BEGIN Supplied data

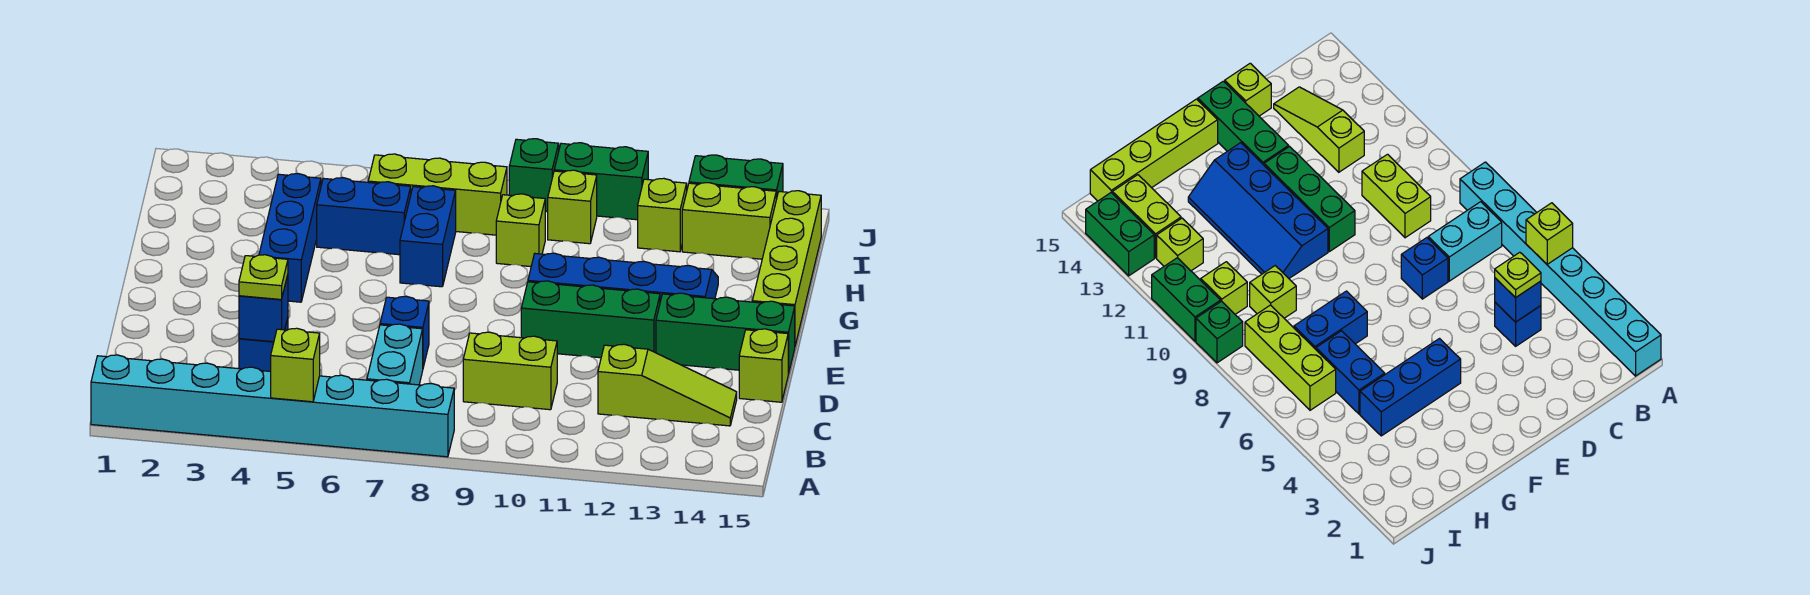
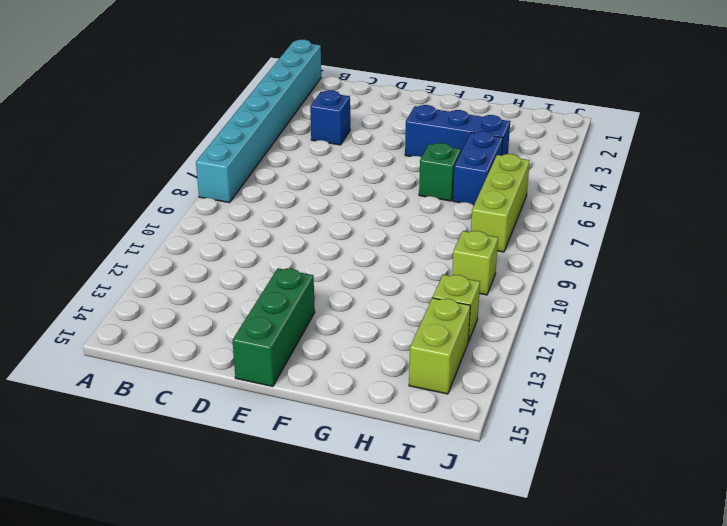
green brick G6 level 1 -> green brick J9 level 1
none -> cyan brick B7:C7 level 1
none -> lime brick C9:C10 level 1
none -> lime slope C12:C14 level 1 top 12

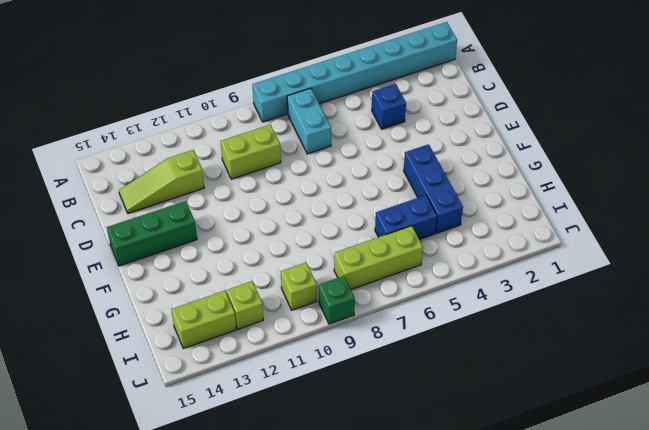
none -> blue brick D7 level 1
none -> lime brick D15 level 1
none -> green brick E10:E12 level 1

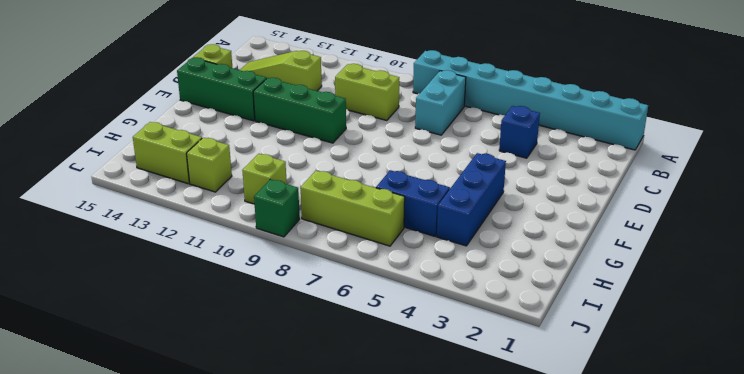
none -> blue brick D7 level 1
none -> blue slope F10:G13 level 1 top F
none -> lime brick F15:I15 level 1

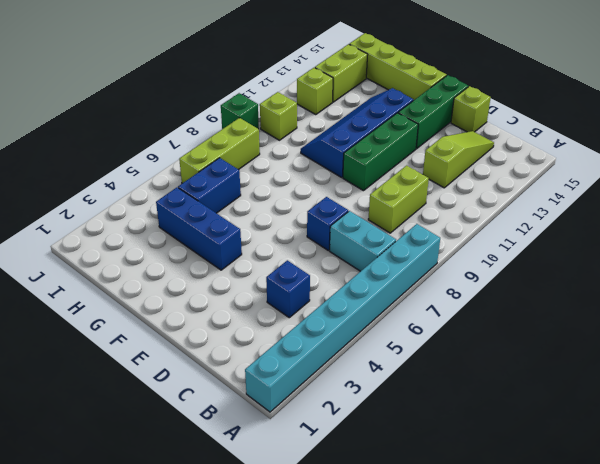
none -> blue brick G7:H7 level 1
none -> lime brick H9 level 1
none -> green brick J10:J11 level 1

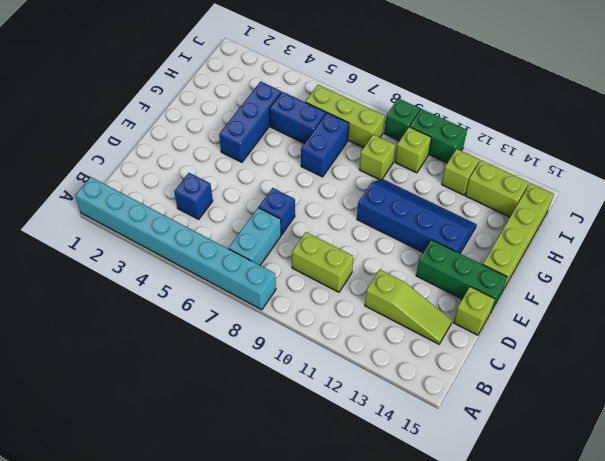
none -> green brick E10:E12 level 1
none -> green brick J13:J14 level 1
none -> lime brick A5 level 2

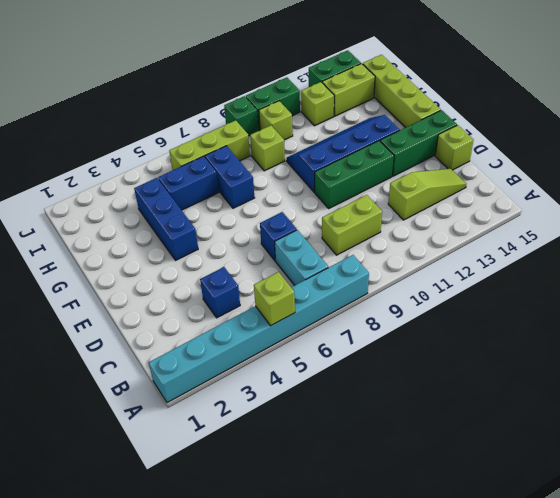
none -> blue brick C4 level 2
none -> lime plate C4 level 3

END Supplied data

# Exercise directions
All lines from the one containing "none -> lime slope C12:C14 level 1 top 12" to the last line of the records above, and no others, should be returned unchanged, without pictures.

# Response for this exercise
none -> lime slope C12:C14 level 1 top 12

none -> blue brick D7 level 1
none -> lime brick D15 level 1
none -> green brick E10:E12 level 1

none -> blue brick D7 level 1
none -> blue slope F10:G13 level 1 top F
none -> lime brick F15:I15 level 1

none -> blue brick G7:H7 level 1
none -> lime brick H9 level 1
none -> green brick J10:J11 level 1

none -> green brick E10:E12 level 1
none -> green brick J13:J14 level 1
none -> lime brick A5 level 2

none -> blue brick C4 level 2
none -> lime plate C4 level 3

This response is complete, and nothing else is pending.